* DATA LISTING *
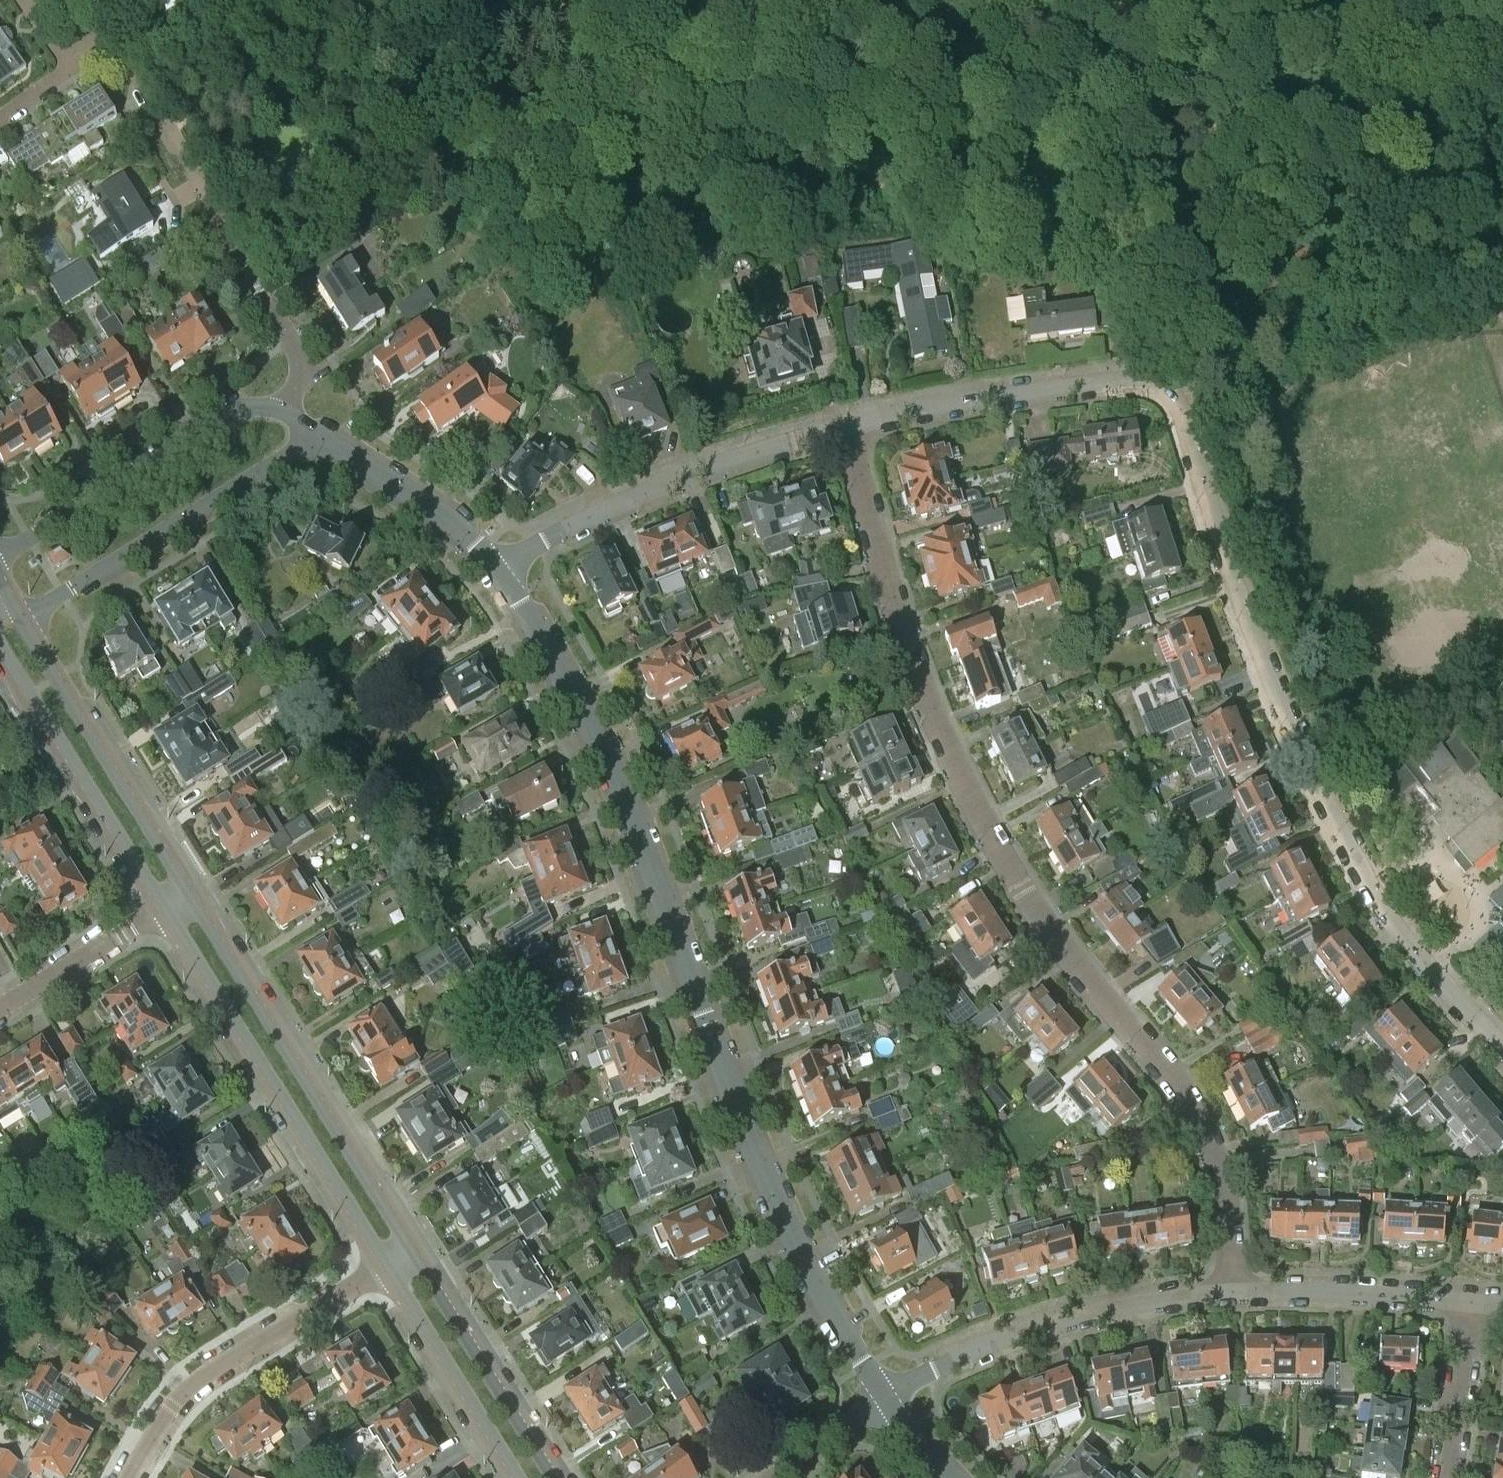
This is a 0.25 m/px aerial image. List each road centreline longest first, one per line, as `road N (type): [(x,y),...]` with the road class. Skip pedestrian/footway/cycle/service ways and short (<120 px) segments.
road 1 (residential): [(1236,1289),(1223,1188),(1200,1118),(1008,874),(931,715),(847,424)]
road 2 (residential): [(883,1400),(785,1221),(600,743),(500,568)]
road 3 (track): [(546,0),(718,116),(788,152),(848,180),(1034,237),(1105,275),(1155,307),(1194,346),(1170,391)]
road 4 (residential): [(1502,1046),(1390,918),(1355,858),(1237,590),(1170,391)]
road 5 (residential): [(277,407),(299,384),(303,364),(129,54),(113,38),(69,63)]
road 6 (tertiary): [(414,1255),(185,889)]
road 7 (tertiary): [(162,907),(389,1271)]
road 8 (residential): [(500,568),(681,476),(847,424)]
road 9 (residential): [(883,1400),(1008,1337),(1084,1313),(1236,1289)]
road 10 (residential): [(21,618),(318,439)]
road 11 (residential): [(134,1477),(175,1411),(206,1380),(389,1271)]
road 12 (residential): [(847,424),(1103,381),(1170,391)]
road 13 (tertiary): [(185,889),(21,618)]
road 14 (residential): [(277,407),(225,415),(30,538),(0,548)]
road 15 (tertiary): [(0,646),(162,907)]
road 16 (tertiary): [(553,1477),(414,1255)]
road 17 (tertiary): [(389,1271),(515,1477)]
road 18 (residential): [(1236,1289),(1471,1303)]
road 19 (residential): [(500,568),(422,502),(318,439)]
road 20 (residential): [(0,1008),(162,907)]
road 21 (residential): [(1447,1477),(1471,1303)]
road 22 (track): [(253,0),(171,131)]
road 23 (residential): [(778,1477),(883,1400)]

* EXERCISE BRIEF *
Repeat the data in full, exactly as it stands, but drop every picture.

* REPLY *
This is a 0.25 m/px aerial image. List each road centreline longest first, one per line, as `road N (type): [(x,y),...]` with the road class. Skip pedestrian/footway/cycle/service ways and short (<120 px) segments.
road 1 (residential): [(1236,1289),(1223,1188),(1200,1118),(1008,874),(931,715),(847,424)]
road 2 (residential): [(883,1400),(785,1221),(600,743),(500,568)]
road 3 (track): [(546,0),(718,116),(788,152),(848,180),(1034,237),(1105,275),(1155,307),(1194,346),(1170,391)]
road 4 (residential): [(1502,1046),(1390,918),(1355,858),(1237,590),(1170,391)]
road 5 (residential): [(277,407),(299,384),(303,364),(129,54),(113,38),(69,63)]
road 6 (tertiary): [(414,1255),(185,889)]
road 7 (tertiary): [(162,907),(389,1271)]
road 8 (residential): [(500,568),(681,476),(847,424)]
road 9 (residential): [(883,1400),(1008,1337),(1084,1313),(1236,1289)]
road 10 (residential): [(21,618),(318,439)]
road 11 (residential): [(134,1477),(175,1411),(206,1380),(389,1271)]
road 12 (residential): [(847,424),(1103,381),(1170,391)]
road 13 (tertiary): [(185,889),(21,618)]
road 14 (residential): [(277,407),(225,415),(30,538),(0,548)]
road 15 (tertiary): [(0,646),(162,907)]
road 16 (tertiary): [(553,1477),(414,1255)]
road 17 (tertiary): [(389,1271),(515,1477)]
road 18 (residential): [(1236,1289),(1471,1303)]
road 19 (residential): [(500,568),(422,502),(318,439)]
road 20 (residential): [(0,1008),(162,907)]
road 21 (residential): [(1447,1477),(1471,1303)]
road 22 (track): [(253,0),(171,131)]
road 23 (residential): [(778,1477),(883,1400)]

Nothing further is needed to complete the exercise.